[Required work] Only the lines from the one containing "(182, 245) = (192, 145): none -> black fork" to the end of the data are wanted; print them exactly as they appear.

[Information shown]
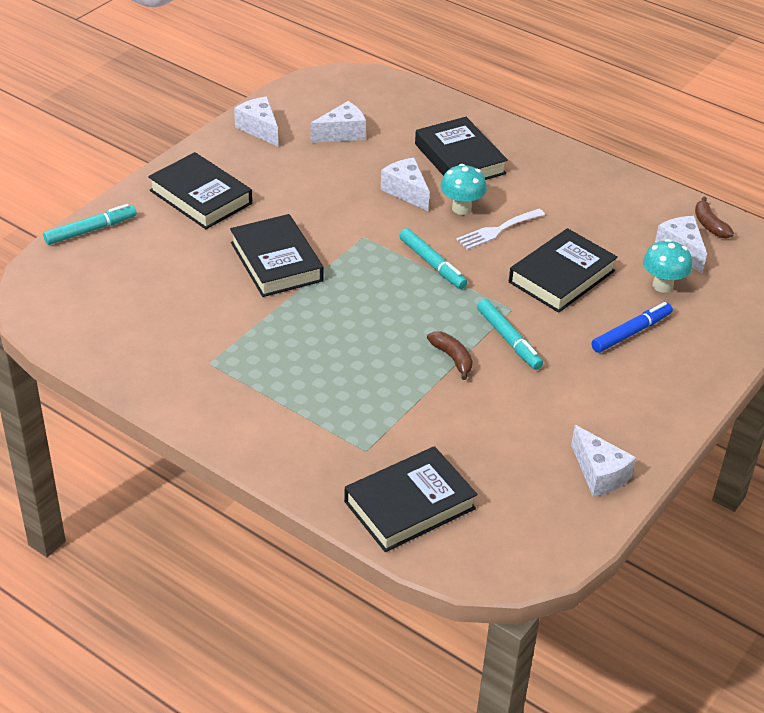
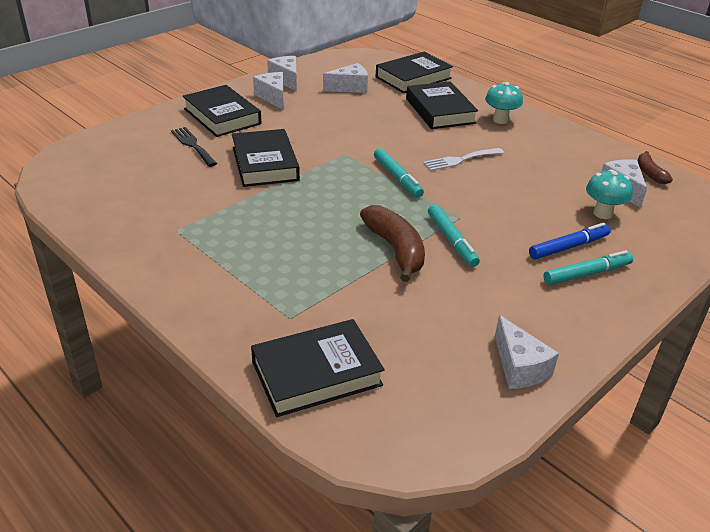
camera: 10 degrees right, 5 degrees down
(91, 230) = (125, 129): turquoise marker -> turquoise marker (587, 274)
(182, 245) = (192, 145): none -> black fork
(406, 191) = (390, 127): white cheese -> white cheese (273, 97)
(452, 358) = (396, 250): brown banana -> brown banana, size x1.76
(461, 208) = (433, 142): turquoise mushroom -> turquoise mushroom (500, 120)
(562, 276) = (510, 198): black book -> black book (413, 78)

[Reply]
(182, 245) = (192, 145): none -> black fork
(406, 191) = (390, 127): white cheese -> white cheese (273, 97)
(452, 358) = (396, 250): brown banana -> brown banana, size x1.76
(461, 208) = (433, 142): turquoise mushroom -> turquoise mushroom (500, 120)
(562, 276) = (510, 198): black book -> black book (413, 78)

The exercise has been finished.